The records START
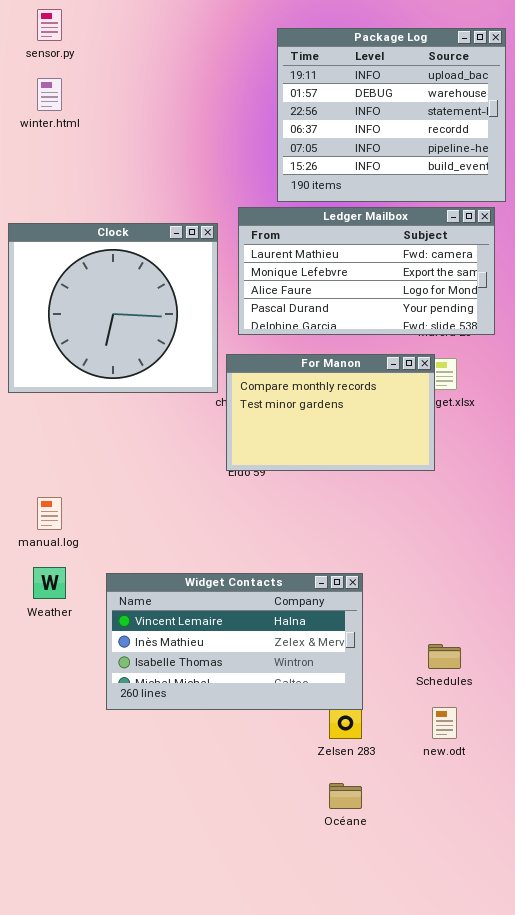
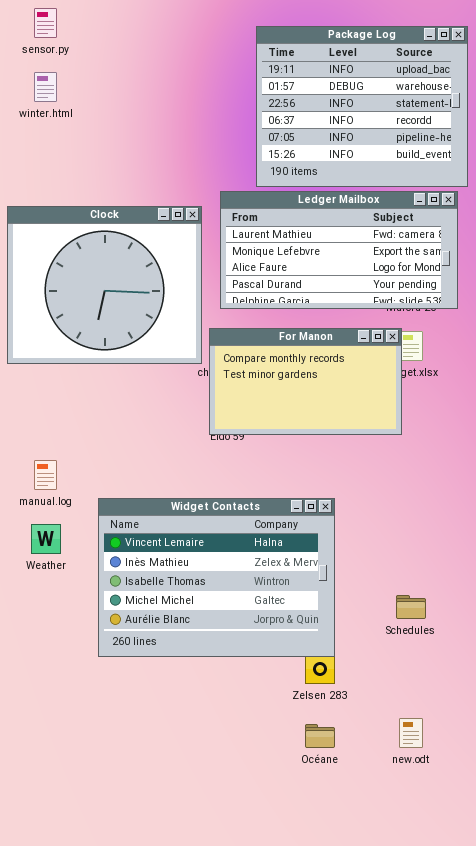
Widget Contacts: [106,573,363,710] -> [98,498,335,657], resized
new.odt: [432,707,457,739] -> [399,718,423,748], moved

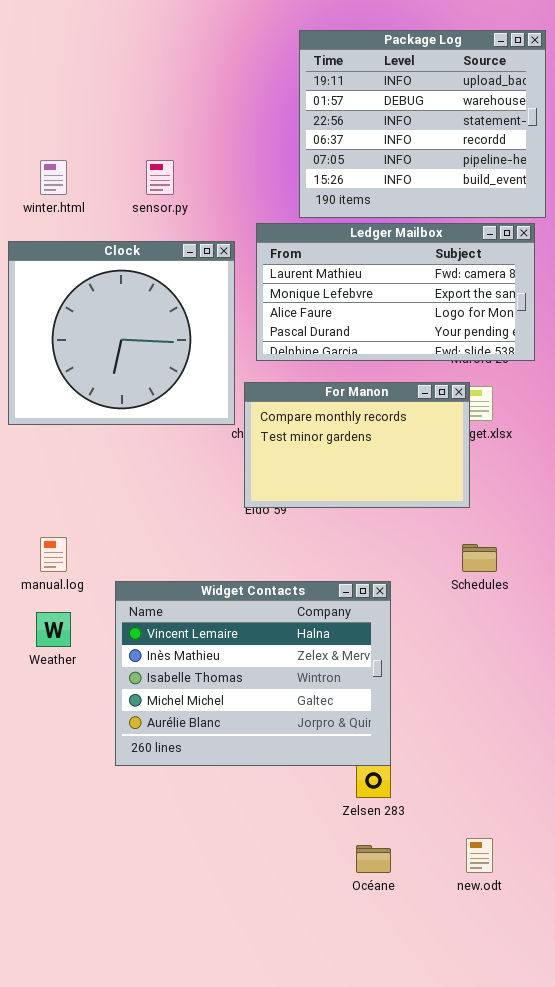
sensor.py: [34,8,57,38] -> [146,160,174,195], moved
winter.html: [34,72,57,102] -> [40,160,67,195], moved
Schedules: [396,595,426,619] -> [462,544,497,572], moved

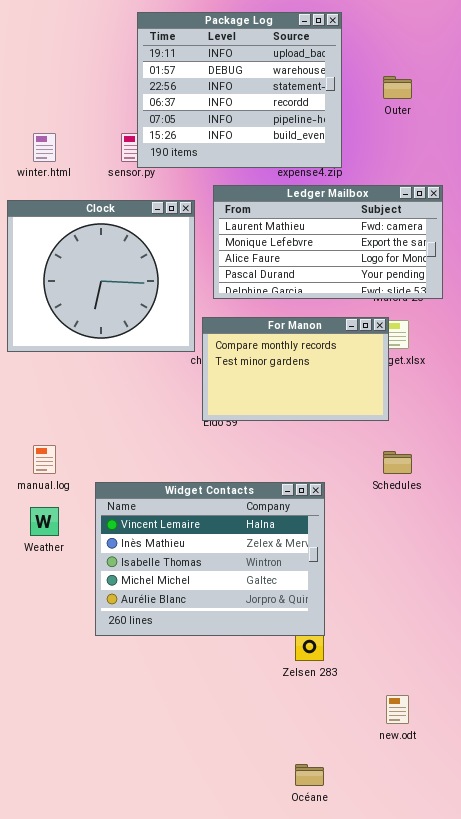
Package Log: [299,30,546,218] -> [137,12,342,168], moved
Océane: [356,845,391,873] -> [295,764,324,786], moved

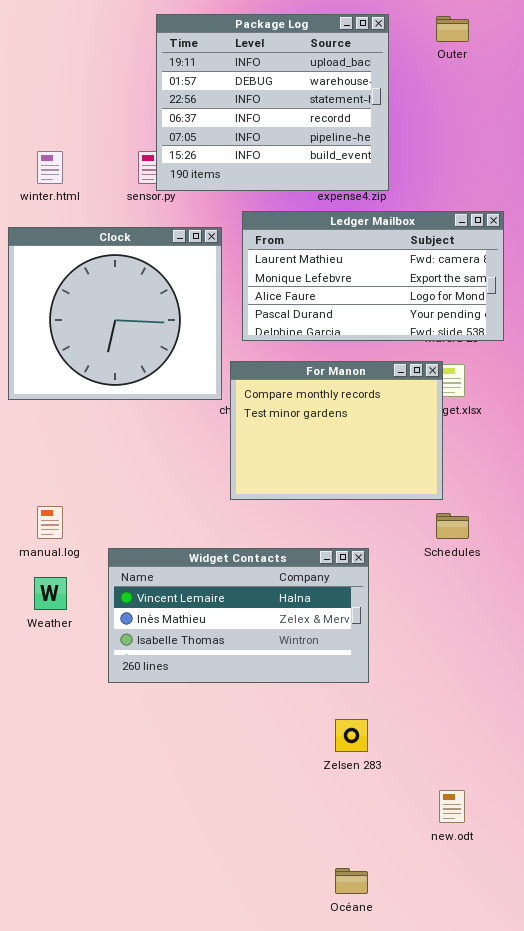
Outer: [383,76,412,99] -> [436,16,469,42], moved
For Manon: [202,317,389,421] -> [230,361,443,500], resized
Widget Contacts: [95,482,325,636] -> [108,548,369,683], resized

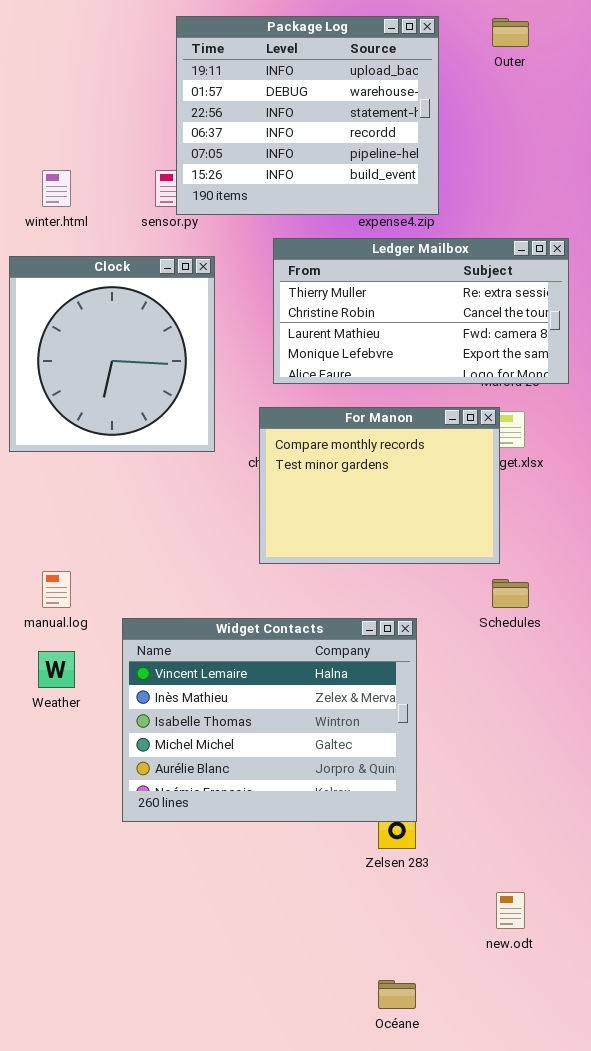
Ledger Mailbox: [242,211,504,341] -> [273,238,569,384], scrolled up 2 rows
Clock: [8,227,222,400] -> [9,256,215,452], resized
Widget Contacts: [108,548,369,683] -> [122,618,417,822], resized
The records END
Directions for this task: Write each line exactly as it appears, from the line that holds "Package Log: [299,30,546,218]" through the closing line of the data above, and leave every picture out.

Expected answer:
Package Log: [299,30,546,218] -> [137,12,342,168], moved
Océane: [356,845,391,873] -> [295,764,324,786], moved

Outer: [383,76,412,99] -> [436,16,469,42], moved
For Manon: [202,317,389,421] -> [230,361,443,500], resized
Widget Contacts: [95,482,325,636] -> [108,548,369,683], resized

Ledger Mailbox: [242,211,504,341] -> [273,238,569,384], scrolled up 2 rows
Clock: [8,227,222,400] -> [9,256,215,452], resized
Widget Contacts: [108,548,369,683] -> [122,618,417,822], resized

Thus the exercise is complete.